§ Your objective:
Retype the listing lines starting at the one containing "List all building" and ending at the one containing "road 2 (motorway): [(448,511),(458,344),(438,0)]", both included, and leave the pictures out of your answer.

§ Entries supplied:
== == ==

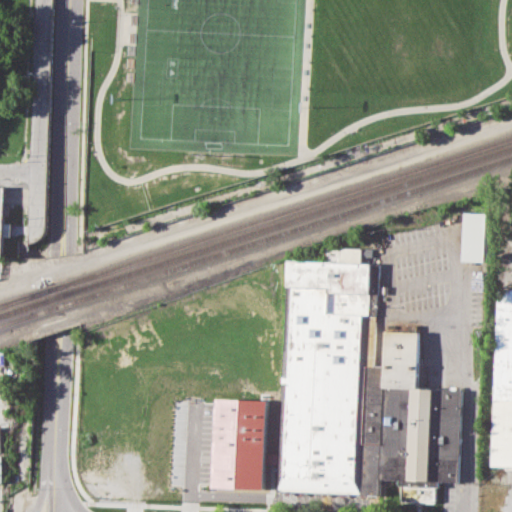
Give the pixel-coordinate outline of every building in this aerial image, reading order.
[(483,261),(484,213),(463,212),(461,260),(483,261)] [(287,261),(277,495),(381,499),(381,480),(403,481),(402,503),(435,505),(436,481),(456,482),(460,392),(419,390),(421,333),(387,332),(385,366),(375,366),(380,266),(287,261)] [(511,290),(499,290),(492,467),(511,467),(511,290)] [(134,325),(133,355),(148,356),(146,399),(179,400),(184,309),(134,325)] [(217,357),(250,358),(251,321),(278,322),(276,376),(217,374),(217,357)] [(85,331),(81,412),(120,414),(125,333),(85,331)] [(214,487),(266,489),(269,400),(217,398),(214,487)]
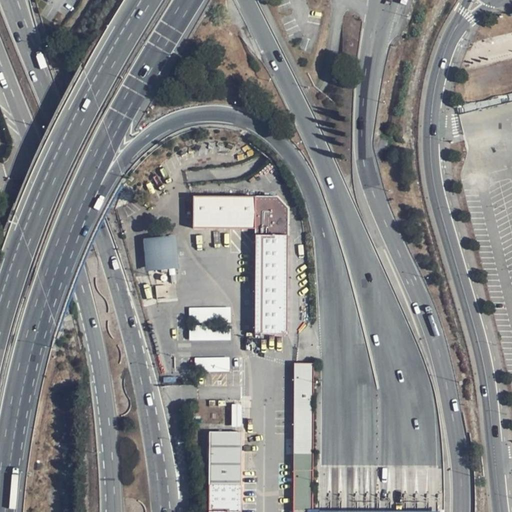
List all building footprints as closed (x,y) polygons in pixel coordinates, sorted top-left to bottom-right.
[(271,195),(224,195),(194,195),(194,227),(246,228),(259,228),(256,333),(287,335),(287,208),(278,196),(271,195)] [(144,241),(147,274),(178,272),(176,239),(144,241)] [(231,324),(231,307),(189,308),(190,325),(231,324)] [(189,341),(231,340),(231,325),(189,326),(189,341)] [(230,372),(230,357),(195,358),(196,373),(230,372)] [(312,511),(313,363),(293,363),(291,511),(312,511)] [(242,427),(242,404),(232,404),(232,427),(242,427)] [(210,432),(209,511),(240,511),(242,433),(210,432)]
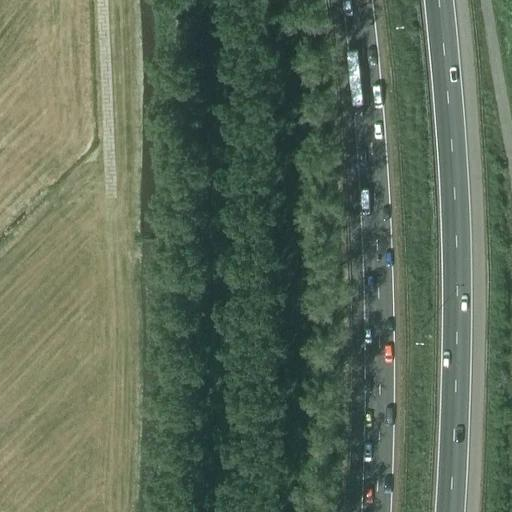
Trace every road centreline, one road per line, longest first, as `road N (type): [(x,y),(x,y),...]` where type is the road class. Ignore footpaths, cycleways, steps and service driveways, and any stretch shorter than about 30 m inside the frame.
road 1 (motorway): [(357,0),(381,349),(375,511)]
road 2 (motorway): [(448,511),(458,344),(438,0)]
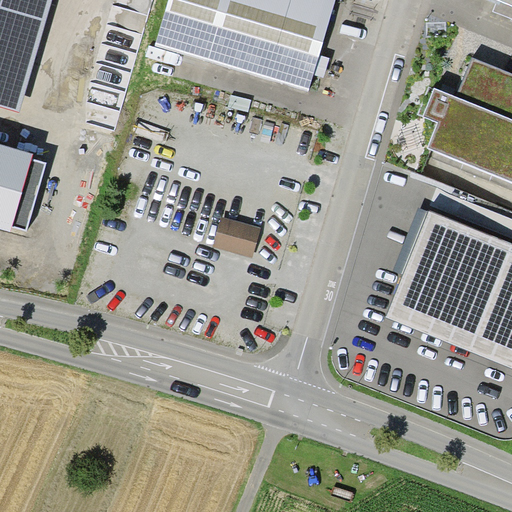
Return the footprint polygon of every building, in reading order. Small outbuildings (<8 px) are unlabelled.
[(335,0),(168,0),(155,45),(309,91),(335,0)] [(511,0),(492,0),(511,7),(507,16),(511,18),(511,0)] [(458,99),(433,89),(421,118),(437,124),(427,151),(511,184),(511,75),(473,60),(458,99)] [(511,241),(430,209),(386,315),(511,365),(511,241)] [(261,228),(221,216),(212,246),(252,258),(261,228)]
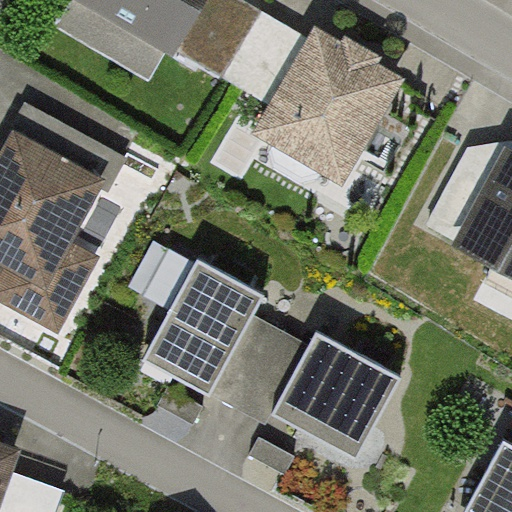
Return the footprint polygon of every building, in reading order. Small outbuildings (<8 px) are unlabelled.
[(168,51),(228,88),(265,26),(221,0),(83,0),(78,10),(162,61),(168,51)] [(258,137),(338,186),(397,89),(317,41),(309,53),(265,26),(228,88),(272,114),(258,137)] [(0,283),(0,303),(54,333),(92,264),(55,243),(85,189),(105,201),(124,166),(23,111),(4,144),(0,141),(0,267),(6,271),(0,283)] [(455,245),(511,277),(511,158),(506,156),(455,245)] [(243,414),(288,336),(256,318),(266,301),(203,266),(149,360),(243,414)] [(277,419),(358,465),(404,385),(324,339),(317,352),(288,336),(243,414),(271,430),(277,419)] [(468,511),(511,511),(511,448),(506,445),(468,511)] [(0,455),(0,511),(50,511),(56,494),(0,474),(0,470),(5,457),(0,455)]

== == ==

§ Result of this exercise:
List all building footprints as closed (x,y) polygons in pixel coordinates, sorted top-left to bottom-right.
[(271,195),(224,195),(194,195),(194,227),(246,228),(259,228),(256,333),(287,335),(287,208),(278,196),(271,195)] [(144,241),(147,274),(178,272),(176,239),(144,241)] [(231,324),(231,307),(189,308),(190,325),(231,324)] [(189,341),(231,340),(231,325),(189,326),(189,341)] [(230,372),(230,357),(195,358),(196,373),(230,372)] [(312,511),(313,363),(293,363),(291,511),(312,511)] [(242,427),(242,404),(232,404),(232,427),(242,427)] [(210,432),(209,511),(240,511),(242,433),(210,432)]
Trace every road centreline, one road per line, longest first, as `road N (type): [(x,y),(x,y),...]` where type is the road class. Ignore footpaths, cycleways, steps and service driveways, and any stretch shorter than about 30 m inside the frame.
road 1 (motorway): [(357,0),(381,349),(375,511)]
road 2 (motorway): [(448,511),(458,344),(438,0)]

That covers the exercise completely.